## EXERCISE BRIEF
Exactly the lines from the one containing "shifted: cámara/amarillo <431, 169>" through the end of the records must be reproduced; leave out all pictures.

Spatial object tracking data:

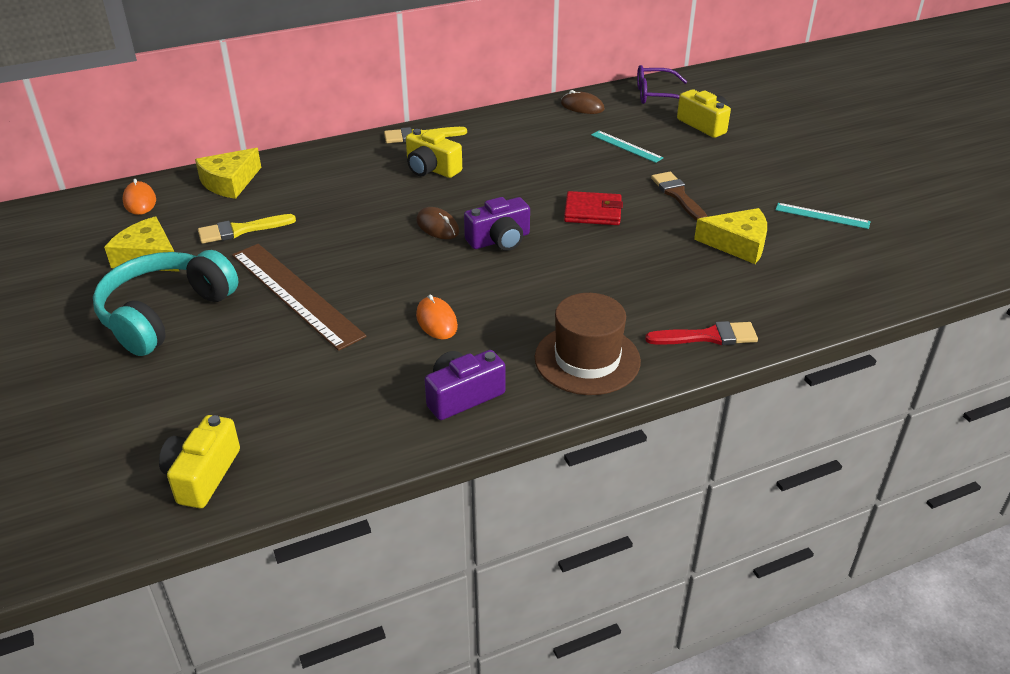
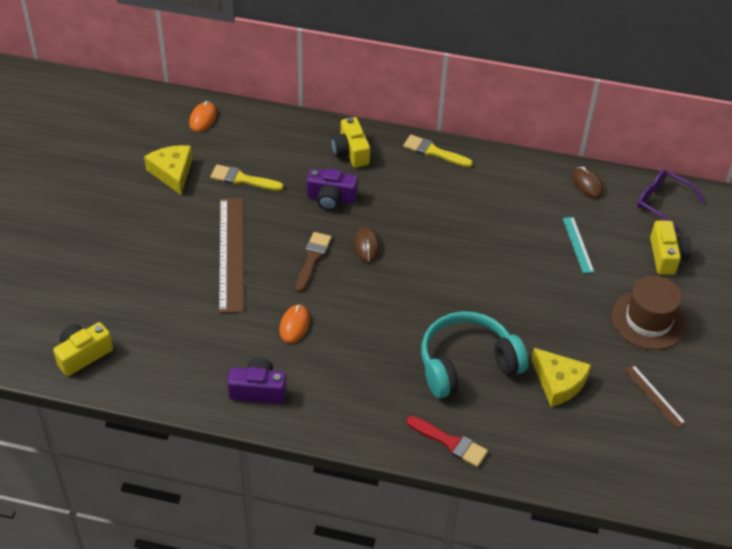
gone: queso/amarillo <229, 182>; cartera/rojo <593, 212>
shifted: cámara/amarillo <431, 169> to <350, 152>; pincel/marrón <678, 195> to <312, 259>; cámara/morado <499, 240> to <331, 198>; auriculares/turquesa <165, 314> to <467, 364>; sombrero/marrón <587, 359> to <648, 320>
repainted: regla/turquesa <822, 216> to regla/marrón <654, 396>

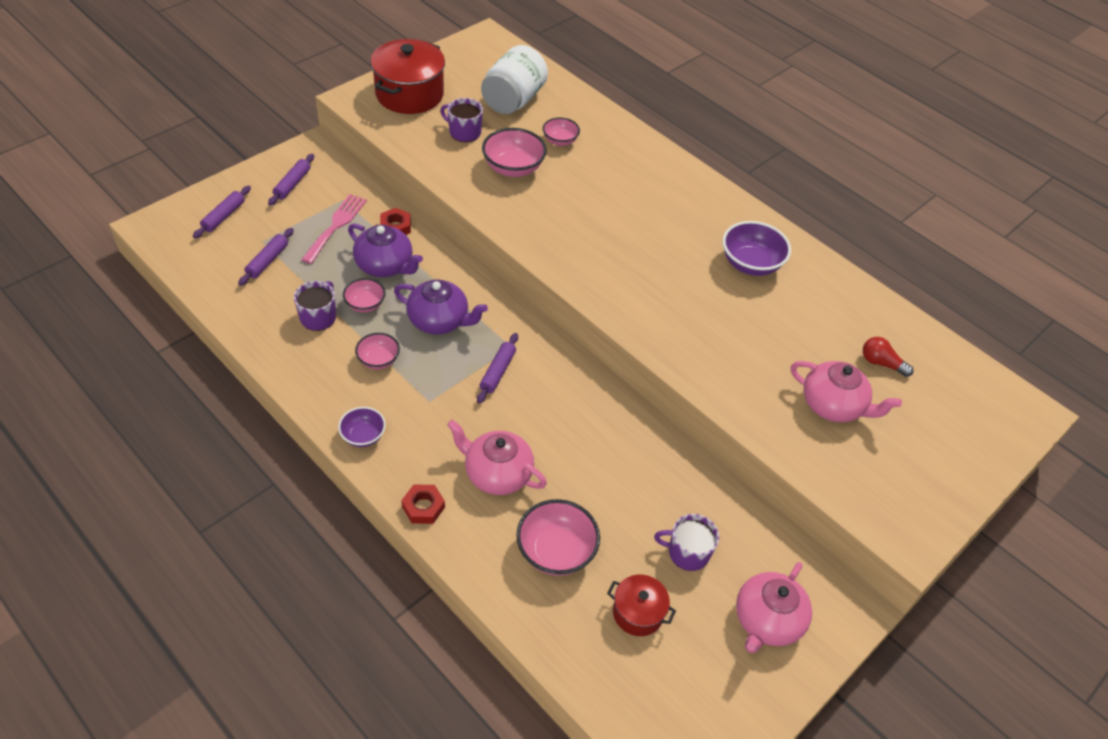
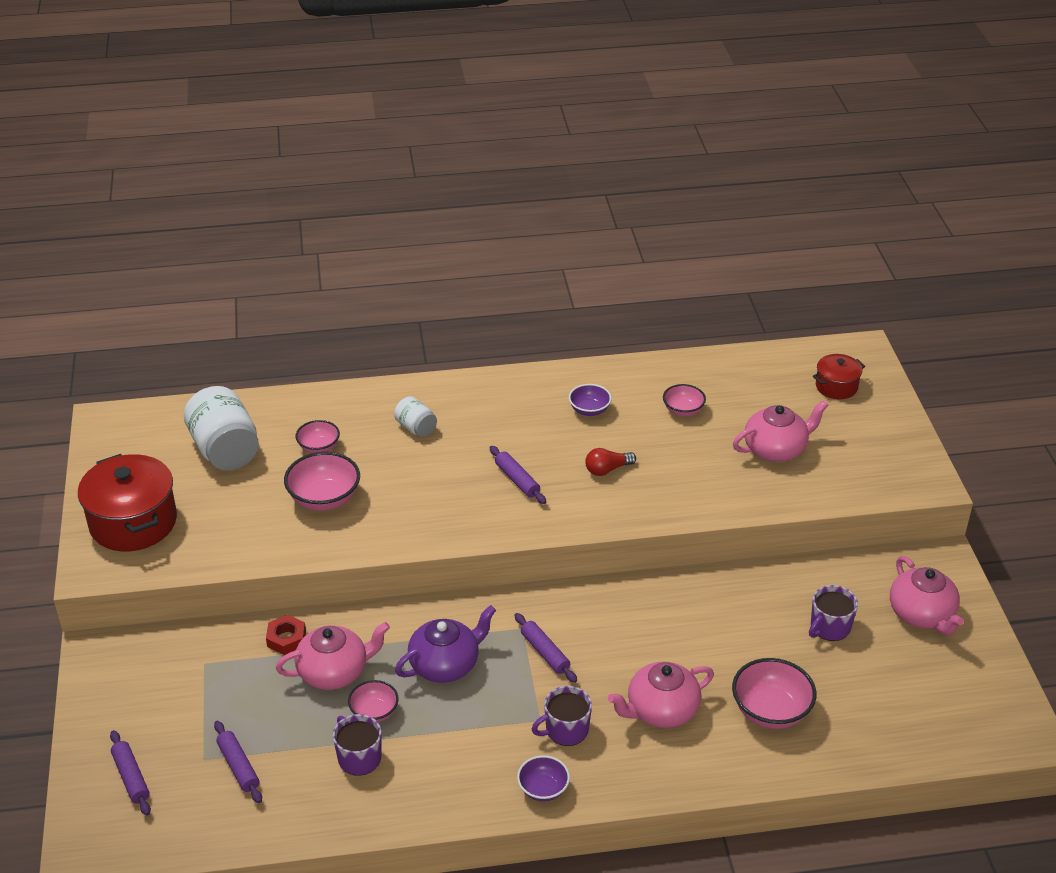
gone: tenedor/rosa <336, 225>; tuerca/rojo <423, 507>
new: tarro/blanco <416, 428>
shifted: taza/morado <464, 132> to <566, 730>; rodillo/morado <292, 184> to <517, 480>; cuenco/rosa <378, 360> to <683, 410>; bombilla/rojo <881, 363> to <607, 469>; olla/rojo <638, 613> to <836, 386>
repainted: tetera/morado <385, 265> to tetera/rosa <334, 672>
scaled: cuenco/morado <750, 264> = <589, 410> x0.60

## EXPECTED ANSWER
shifted: cámara/amarillo <431, 169> to <350, 152>; pincel/marrón <678, 195> to <312, 259>; cámara/morado <499, 240> to <331, 198>; auriculares/turquesa <165, 314> to <467, 364>; sombrero/marrón <587, 359> to <648, 320>
repainted: regla/turquesa <822, 216> to regla/marrón <654, 396>

gone: tenedor/rosa <336, 225>; tuerca/rojo <423, 507>
new: tarro/blanco <416, 428>
shifted: taza/morado <464, 132> to <566, 730>; rodillo/morado <292, 184> to <517, 480>; cuenco/rosa <378, 360> to <683, 410>; bombilla/rojo <881, 363> to <607, 469>; olla/rojo <638, 613> to <836, 386>
repainted: tetera/morado <385, 265> to tetera/rosa <334, 672>
scaled: cuenco/morado <750, 264> = <589, 410> x0.60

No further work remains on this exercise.